Input data START

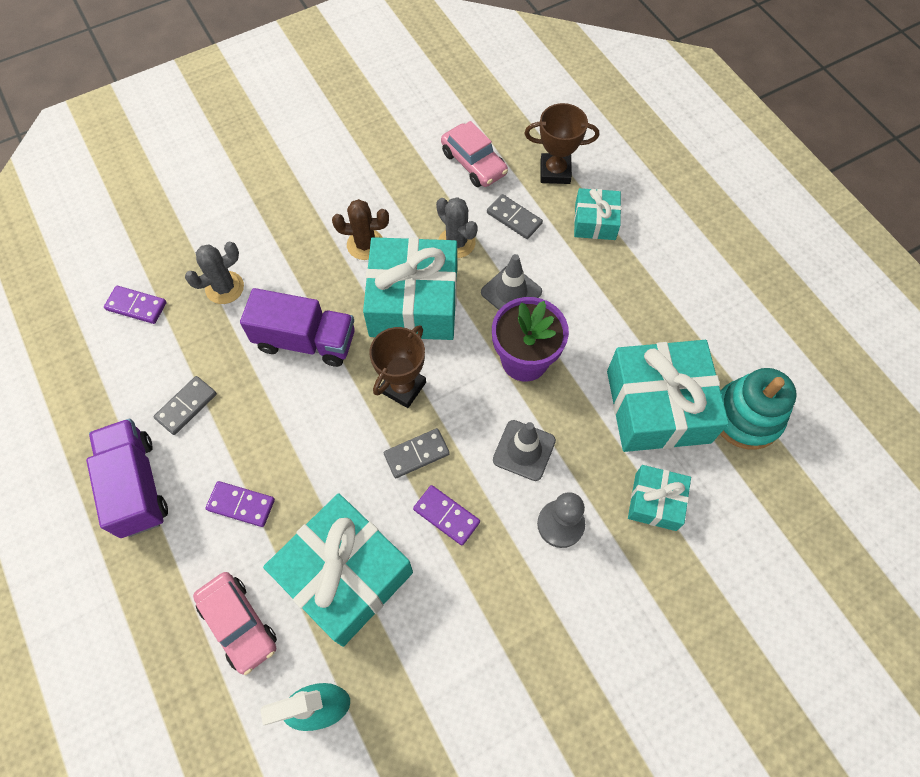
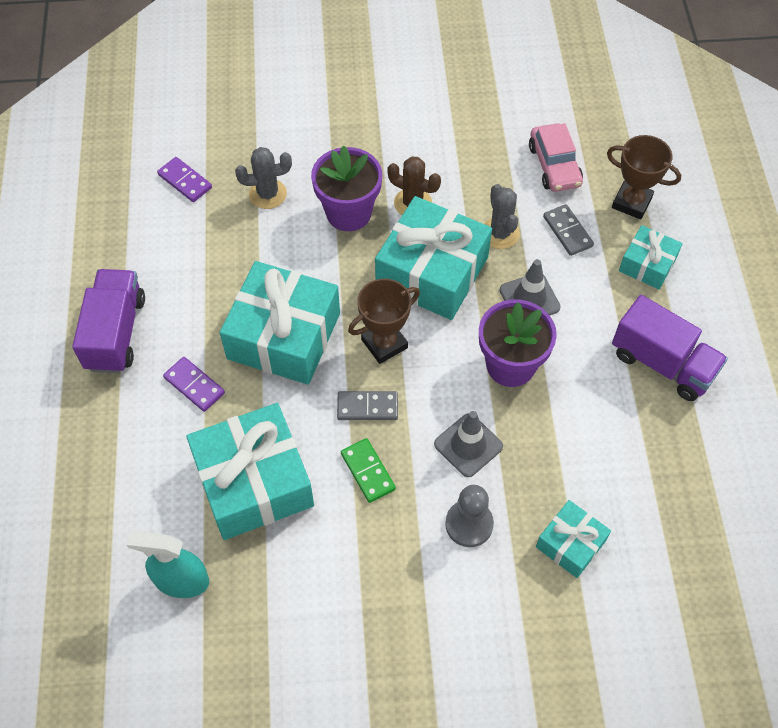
camera: 25 degrees right, 5 degrees down
(186, 406) = (187, 284): grey domino -> none
(239, 624) = (146, 482): pink car -> none
(305, 341) = (317, 268): purple truck -> purple truck (662, 363)
(310, 276) = (348, 213): none -> purple flower pot
(446, 515) = (368, 471): purple domino -> green domino
(658, 406) = (619, 460): turquoise gift -> turquoise gift (284, 336)
(746, 417) = (704, 506): turquoise stacking toy -> none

Input data END

Task prompt:
Without the pictures, please output every record exactly.

Result of this exercise:
camera: 25 degrees right, 5 degrees down
(186, 406) = (187, 284): grey domino -> none
(239, 624) = (146, 482): pink car -> none
(305, 341) = (317, 268): purple truck -> purple truck (662, 363)
(310, 276) = (348, 213): none -> purple flower pot
(446, 515) = (368, 471): purple domino -> green domino
(658, 406) = (619, 460): turquoise gift -> turquoise gift (284, 336)
(746, 417) = (704, 506): turquoise stacking toy -> none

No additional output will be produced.